- **과제 요구사항**:
자료에서 "tuplet"라는 단어가 들어 있는 줄을 모두 골라 옮겨 적으세요. 대소문자를 구별합니다.

- **연습 자료**:
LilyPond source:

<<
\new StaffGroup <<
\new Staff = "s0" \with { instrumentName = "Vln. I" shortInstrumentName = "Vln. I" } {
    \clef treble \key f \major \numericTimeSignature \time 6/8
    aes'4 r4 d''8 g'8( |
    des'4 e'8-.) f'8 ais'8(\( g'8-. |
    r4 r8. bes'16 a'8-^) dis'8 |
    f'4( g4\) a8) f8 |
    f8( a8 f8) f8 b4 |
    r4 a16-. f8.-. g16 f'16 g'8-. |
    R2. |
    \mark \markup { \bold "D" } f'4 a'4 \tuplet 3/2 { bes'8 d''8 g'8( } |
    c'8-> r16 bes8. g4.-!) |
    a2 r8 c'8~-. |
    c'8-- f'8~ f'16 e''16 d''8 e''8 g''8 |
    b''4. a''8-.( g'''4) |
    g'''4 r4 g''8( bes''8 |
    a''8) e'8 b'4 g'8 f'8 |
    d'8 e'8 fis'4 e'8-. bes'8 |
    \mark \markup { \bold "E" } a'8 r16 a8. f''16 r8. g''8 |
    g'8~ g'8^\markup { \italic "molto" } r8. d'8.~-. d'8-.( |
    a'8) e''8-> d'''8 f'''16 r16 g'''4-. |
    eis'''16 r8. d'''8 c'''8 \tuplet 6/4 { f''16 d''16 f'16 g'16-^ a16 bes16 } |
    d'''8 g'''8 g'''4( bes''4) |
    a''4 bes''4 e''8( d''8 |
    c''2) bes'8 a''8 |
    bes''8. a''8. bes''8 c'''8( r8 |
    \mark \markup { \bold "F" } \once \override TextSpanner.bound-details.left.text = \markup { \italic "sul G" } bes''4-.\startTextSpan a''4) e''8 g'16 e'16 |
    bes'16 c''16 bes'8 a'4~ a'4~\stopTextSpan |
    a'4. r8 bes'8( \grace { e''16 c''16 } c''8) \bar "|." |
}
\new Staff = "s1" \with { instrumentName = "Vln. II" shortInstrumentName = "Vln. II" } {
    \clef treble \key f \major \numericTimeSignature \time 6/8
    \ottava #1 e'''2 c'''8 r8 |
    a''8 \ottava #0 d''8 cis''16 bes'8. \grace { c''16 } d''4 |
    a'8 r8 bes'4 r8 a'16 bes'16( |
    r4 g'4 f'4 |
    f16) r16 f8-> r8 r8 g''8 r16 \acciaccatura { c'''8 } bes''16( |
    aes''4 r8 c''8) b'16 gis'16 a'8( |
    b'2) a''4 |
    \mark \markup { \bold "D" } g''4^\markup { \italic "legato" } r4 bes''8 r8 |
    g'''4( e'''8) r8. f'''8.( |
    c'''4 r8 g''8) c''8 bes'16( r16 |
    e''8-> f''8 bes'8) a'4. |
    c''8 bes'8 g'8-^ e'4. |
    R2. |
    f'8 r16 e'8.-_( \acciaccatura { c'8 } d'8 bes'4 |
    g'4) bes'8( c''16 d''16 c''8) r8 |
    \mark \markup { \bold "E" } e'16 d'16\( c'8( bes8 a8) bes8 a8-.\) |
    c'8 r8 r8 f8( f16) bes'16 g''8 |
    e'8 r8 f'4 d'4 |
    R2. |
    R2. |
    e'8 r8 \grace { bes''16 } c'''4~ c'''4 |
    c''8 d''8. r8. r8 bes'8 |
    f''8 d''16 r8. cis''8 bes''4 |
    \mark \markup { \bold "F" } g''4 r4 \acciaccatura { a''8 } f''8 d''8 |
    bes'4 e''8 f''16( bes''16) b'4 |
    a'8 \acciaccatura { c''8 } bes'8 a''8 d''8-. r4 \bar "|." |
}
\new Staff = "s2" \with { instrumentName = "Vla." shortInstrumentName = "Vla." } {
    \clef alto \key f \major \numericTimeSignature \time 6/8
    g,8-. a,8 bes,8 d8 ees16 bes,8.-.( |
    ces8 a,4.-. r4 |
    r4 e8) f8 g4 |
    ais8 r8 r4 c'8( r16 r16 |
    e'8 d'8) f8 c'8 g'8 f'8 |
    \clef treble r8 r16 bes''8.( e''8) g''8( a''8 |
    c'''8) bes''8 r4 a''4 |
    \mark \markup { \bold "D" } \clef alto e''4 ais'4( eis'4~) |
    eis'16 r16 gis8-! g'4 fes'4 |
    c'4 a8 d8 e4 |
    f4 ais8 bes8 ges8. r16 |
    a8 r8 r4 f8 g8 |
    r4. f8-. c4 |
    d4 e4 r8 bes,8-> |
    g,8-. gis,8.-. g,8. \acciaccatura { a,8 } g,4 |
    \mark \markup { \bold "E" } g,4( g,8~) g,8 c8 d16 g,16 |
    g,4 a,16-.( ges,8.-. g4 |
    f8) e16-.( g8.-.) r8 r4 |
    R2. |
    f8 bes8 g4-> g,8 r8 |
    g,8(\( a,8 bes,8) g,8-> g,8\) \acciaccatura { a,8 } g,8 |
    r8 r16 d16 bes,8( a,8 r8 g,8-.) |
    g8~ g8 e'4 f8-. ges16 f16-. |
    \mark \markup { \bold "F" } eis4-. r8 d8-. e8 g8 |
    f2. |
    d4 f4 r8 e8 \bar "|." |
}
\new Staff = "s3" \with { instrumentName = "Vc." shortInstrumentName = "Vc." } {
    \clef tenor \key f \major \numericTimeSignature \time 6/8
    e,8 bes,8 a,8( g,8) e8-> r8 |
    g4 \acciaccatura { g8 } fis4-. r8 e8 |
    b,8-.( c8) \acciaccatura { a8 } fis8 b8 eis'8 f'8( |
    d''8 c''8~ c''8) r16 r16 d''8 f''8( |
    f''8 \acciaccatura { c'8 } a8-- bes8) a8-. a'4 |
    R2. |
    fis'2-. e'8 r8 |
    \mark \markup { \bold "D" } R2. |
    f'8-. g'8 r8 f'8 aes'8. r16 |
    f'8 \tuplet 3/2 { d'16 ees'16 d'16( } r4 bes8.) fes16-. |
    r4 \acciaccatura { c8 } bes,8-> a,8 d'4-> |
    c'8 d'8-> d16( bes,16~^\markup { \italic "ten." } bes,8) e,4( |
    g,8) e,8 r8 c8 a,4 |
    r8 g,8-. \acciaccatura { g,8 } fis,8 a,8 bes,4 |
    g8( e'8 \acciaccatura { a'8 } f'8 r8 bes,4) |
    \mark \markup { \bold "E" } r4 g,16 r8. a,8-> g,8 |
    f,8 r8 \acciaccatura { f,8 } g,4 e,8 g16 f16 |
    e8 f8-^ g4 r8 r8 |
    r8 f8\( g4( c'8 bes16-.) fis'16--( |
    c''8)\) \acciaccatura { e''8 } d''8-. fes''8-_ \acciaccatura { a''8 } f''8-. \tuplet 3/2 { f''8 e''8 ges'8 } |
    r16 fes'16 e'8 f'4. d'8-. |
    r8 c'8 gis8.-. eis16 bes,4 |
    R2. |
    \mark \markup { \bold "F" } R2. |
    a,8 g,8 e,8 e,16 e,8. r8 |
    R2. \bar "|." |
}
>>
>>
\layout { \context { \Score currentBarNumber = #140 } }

- **문제 풀이**:
    \mark \markup { \bold "D" } f'4 a'4 \tuplet 3/2 { bes'8 d''8 g'8( } |
    eis'''16 r8. d'''8 c'''8 \tuplet 6/4 { f''16 d''16 f'16 g'16-^ a16 bes16 } |
    f'8 \tuplet 3/2 { d'16 ees'16 d'16( } r4 bes8.) fes16-. |
    c''8)\) \acciaccatura { e''8 } d''8-. fes''8-_ \acciaccatura { a''8 } f''8-. \tuplet 3/2 { f''8 e''8 ges'8 } |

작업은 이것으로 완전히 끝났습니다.